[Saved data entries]
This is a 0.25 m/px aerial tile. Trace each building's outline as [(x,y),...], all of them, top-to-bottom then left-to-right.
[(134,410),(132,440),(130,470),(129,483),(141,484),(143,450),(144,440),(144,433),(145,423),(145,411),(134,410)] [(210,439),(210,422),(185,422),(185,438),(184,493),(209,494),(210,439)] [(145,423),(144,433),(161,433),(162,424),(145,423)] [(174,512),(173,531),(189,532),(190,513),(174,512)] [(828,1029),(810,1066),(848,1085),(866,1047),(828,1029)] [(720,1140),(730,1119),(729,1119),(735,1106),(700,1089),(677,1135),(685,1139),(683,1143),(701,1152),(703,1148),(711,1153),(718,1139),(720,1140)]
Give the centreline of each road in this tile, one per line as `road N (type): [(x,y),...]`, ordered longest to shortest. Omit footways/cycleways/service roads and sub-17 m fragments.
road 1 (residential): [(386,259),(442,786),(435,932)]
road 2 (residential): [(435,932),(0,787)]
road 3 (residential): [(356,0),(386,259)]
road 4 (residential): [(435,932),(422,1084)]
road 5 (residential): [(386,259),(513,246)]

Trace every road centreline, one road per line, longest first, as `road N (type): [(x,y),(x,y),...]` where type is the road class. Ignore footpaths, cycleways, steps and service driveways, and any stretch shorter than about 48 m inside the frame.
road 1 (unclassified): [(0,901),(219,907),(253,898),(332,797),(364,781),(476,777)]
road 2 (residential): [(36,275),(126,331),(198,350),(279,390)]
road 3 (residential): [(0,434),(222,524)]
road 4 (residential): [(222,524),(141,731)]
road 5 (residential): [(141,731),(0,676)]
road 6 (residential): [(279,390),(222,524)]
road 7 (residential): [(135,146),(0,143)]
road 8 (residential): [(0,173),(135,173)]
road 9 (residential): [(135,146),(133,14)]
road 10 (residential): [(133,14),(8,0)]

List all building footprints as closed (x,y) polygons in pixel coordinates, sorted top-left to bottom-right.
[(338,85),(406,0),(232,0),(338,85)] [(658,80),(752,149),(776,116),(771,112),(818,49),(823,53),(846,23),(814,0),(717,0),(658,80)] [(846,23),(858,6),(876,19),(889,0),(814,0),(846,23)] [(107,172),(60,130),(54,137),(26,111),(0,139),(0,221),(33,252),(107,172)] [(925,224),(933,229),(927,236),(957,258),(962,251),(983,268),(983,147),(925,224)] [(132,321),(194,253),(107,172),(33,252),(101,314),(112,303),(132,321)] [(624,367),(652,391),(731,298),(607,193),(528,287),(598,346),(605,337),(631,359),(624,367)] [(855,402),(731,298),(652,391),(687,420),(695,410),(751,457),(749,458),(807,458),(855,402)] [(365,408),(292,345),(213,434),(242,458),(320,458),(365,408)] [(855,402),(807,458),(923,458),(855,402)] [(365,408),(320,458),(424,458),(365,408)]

#### Instructions for the task
Using the data above, repeat every line exactly.

#### Answer to the exercise
This is a 0.25 m/px aerial tile. Trace each building's outline as [(x,y),...], all of them, top-to-bottom then left-to-right.
[(134,410),(132,440),(130,470),(129,483),(141,484),(143,450),(144,440),(144,433),(145,423),(145,411),(134,410)] [(210,439),(210,422),(185,422),(185,438),(184,493),(209,494),(210,439)] [(145,423),(144,433),(161,433),(162,424),(145,423)] [(174,512),(173,531),(189,532),(190,513),(174,512)] [(828,1029),(810,1066),(848,1085),(866,1047),(828,1029)] [(720,1140),(730,1119),(729,1119),(735,1106),(700,1089),(677,1135),(685,1139),(683,1143),(701,1152),(703,1148),(711,1153),(718,1139),(720,1140)]
Give the centreline of each road in this tile, one per line as `road N (type): [(x,y),...]`, ordered longest to shortest. Omit footways/cycleways/service roads and sub-17 m fragments.
road 1 (residential): [(386,259),(442,786),(435,932)]
road 2 (residential): [(435,932),(0,787)]
road 3 (residential): [(356,0),(386,259)]
road 4 (residential): [(435,932),(422,1084)]
road 5 (residential): [(386,259),(513,246)]

Trace every road centreline, one road per line, longest first, as `road N (type): [(x,y),(x,y),...]` where type is the road class. Ignore footpaths, cycleways, steps and service driveways, and any stretch shorter than about 48 m inside the frame.
road 1 (unclassified): [(0,901),(219,907),(253,898),(332,797),(364,781),(476,777)]
road 2 (residential): [(36,275),(126,331),(198,350),(279,390)]
road 3 (residential): [(0,434),(222,524)]
road 4 (residential): [(222,524),(141,731)]
road 5 (residential): [(141,731),(0,676)]
road 6 (residential): [(279,390),(222,524)]
road 7 (residential): [(135,146),(0,143)]
road 8 (residential): [(0,173),(135,173)]
road 9 (residential): [(135,146),(133,14)]
road 10 (residential): [(133,14),(8,0)]

List all building footprints as closed (x,y) polygons in pixel coordinates, sorted top-left to bottom-right.
[(338,85),(406,0),(232,0),(338,85)] [(658,80),(752,149),(776,116),(771,112),(818,49),(823,53),(846,23),(814,0),(717,0),(658,80)] [(846,23),(858,6),(876,19),(889,0),(814,0),(846,23)] [(107,172),(60,130),(54,137),(26,111),(0,139),(0,221),(33,252),(107,172)] [(925,224),(933,229),(927,236),(957,258),(962,251),(983,268),(983,147),(925,224)] [(132,321),(194,253),(107,172),(33,252),(101,314),(112,303),(132,321)] [(624,367),(652,391),(731,298),(607,193),(528,287),(598,346),(605,337),(631,359),(624,367)] [(855,402),(731,298),(652,391),(687,420),(695,410),(751,457),(749,458),(807,458),(855,402)] [(365,408),(292,345),(213,434),(242,458),(320,458),(365,408)] [(855,402),(807,458),(923,458),(855,402)] [(365,408),(320,458),(424,458),(365,408)]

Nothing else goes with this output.